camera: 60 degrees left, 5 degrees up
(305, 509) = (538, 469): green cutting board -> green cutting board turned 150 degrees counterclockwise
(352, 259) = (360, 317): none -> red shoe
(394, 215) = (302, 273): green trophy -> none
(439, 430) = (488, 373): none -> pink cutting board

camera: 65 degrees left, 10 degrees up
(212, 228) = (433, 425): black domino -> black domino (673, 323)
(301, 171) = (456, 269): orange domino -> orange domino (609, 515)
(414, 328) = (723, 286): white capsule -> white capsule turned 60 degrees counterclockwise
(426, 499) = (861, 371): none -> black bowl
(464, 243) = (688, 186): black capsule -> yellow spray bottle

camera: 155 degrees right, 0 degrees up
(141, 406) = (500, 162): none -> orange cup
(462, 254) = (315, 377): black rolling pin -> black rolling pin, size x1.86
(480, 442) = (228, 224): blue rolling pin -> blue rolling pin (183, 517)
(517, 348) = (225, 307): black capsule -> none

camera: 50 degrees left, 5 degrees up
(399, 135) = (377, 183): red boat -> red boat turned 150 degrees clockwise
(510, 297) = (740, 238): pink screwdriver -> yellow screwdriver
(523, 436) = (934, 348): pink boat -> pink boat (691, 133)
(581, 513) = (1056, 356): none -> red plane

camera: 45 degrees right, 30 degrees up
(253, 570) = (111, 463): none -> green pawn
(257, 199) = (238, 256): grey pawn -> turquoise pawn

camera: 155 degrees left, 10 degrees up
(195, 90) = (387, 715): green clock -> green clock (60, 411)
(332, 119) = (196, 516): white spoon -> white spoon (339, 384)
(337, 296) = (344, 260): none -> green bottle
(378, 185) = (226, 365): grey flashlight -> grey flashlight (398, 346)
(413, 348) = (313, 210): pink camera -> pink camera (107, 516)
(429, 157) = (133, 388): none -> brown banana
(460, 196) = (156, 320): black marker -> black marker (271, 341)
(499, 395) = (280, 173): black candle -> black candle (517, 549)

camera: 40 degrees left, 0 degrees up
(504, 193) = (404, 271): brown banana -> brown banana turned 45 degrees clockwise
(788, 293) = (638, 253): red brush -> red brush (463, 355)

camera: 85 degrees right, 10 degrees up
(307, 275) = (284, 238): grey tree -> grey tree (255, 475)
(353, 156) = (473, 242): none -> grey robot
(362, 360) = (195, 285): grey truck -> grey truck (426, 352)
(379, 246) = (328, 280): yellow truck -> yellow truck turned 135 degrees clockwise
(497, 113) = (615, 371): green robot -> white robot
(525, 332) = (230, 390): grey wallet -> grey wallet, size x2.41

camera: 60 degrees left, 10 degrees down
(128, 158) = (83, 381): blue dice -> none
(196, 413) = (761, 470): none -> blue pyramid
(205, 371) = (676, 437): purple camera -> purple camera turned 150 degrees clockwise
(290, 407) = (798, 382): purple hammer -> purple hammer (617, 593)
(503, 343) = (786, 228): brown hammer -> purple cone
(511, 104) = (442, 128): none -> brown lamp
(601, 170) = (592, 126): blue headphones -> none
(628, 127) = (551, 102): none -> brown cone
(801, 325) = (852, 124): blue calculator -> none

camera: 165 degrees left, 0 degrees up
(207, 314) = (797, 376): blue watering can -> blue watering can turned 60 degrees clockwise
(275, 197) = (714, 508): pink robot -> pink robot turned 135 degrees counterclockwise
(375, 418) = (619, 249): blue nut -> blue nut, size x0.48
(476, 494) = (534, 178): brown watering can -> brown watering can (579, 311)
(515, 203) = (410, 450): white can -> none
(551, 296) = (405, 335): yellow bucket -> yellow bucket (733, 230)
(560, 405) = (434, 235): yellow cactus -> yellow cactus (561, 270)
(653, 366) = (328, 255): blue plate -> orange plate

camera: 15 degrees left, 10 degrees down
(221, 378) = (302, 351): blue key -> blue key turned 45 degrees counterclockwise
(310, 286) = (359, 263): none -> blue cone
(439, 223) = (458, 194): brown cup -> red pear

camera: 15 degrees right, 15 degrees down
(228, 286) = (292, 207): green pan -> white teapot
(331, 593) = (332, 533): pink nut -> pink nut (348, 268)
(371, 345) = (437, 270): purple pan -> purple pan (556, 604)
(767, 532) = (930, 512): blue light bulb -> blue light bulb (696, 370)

++++++

Everything above from the line containing "(413, 348) = (313, 210): pink" down to the line containing "(504, 193) = (404, 271): brown" should be copied exactly, both end lines included, and nothing else.

(413, 348) = (313, 210): pink camera -> pink camera (107, 516)
(429, 157) = (133, 388): none -> brown banana
(460, 196) = (156, 320): black marker -> black marker (271, 341)
(499, 395) = (280, 173): black candle -> black candle (517, 549)

camera: 40 degrees left, 0 degrees up
(504, 193) = (404, 271): brown banana -> brown banana turned 45 degrees clockwise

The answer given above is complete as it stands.